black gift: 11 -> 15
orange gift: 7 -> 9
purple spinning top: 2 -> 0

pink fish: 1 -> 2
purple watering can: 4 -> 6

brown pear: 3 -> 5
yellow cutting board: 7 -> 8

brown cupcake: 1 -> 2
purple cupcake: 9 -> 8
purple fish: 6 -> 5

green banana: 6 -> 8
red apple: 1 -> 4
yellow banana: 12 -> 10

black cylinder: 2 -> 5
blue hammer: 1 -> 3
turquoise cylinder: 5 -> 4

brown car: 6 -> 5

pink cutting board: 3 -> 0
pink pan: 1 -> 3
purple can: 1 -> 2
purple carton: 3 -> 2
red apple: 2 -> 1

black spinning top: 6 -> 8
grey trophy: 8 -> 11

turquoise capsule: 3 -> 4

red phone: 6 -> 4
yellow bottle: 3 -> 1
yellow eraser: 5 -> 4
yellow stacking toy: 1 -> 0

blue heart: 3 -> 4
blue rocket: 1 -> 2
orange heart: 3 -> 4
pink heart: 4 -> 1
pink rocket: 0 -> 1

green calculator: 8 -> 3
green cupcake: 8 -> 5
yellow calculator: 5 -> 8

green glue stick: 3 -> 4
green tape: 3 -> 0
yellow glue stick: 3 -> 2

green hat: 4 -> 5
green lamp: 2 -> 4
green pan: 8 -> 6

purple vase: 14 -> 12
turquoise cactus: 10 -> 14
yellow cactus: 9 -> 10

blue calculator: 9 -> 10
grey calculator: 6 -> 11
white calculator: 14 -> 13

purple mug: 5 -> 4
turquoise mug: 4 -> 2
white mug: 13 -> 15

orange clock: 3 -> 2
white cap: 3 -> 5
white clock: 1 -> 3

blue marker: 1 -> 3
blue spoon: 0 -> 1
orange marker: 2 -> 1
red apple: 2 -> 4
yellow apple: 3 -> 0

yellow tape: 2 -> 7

Exercise description — Look through the entries above; copy every line holding the string "black".

Task output —
black gift: 11 -> 15
black cylinder: 2 -> 5
black spinning top: 6 -> 8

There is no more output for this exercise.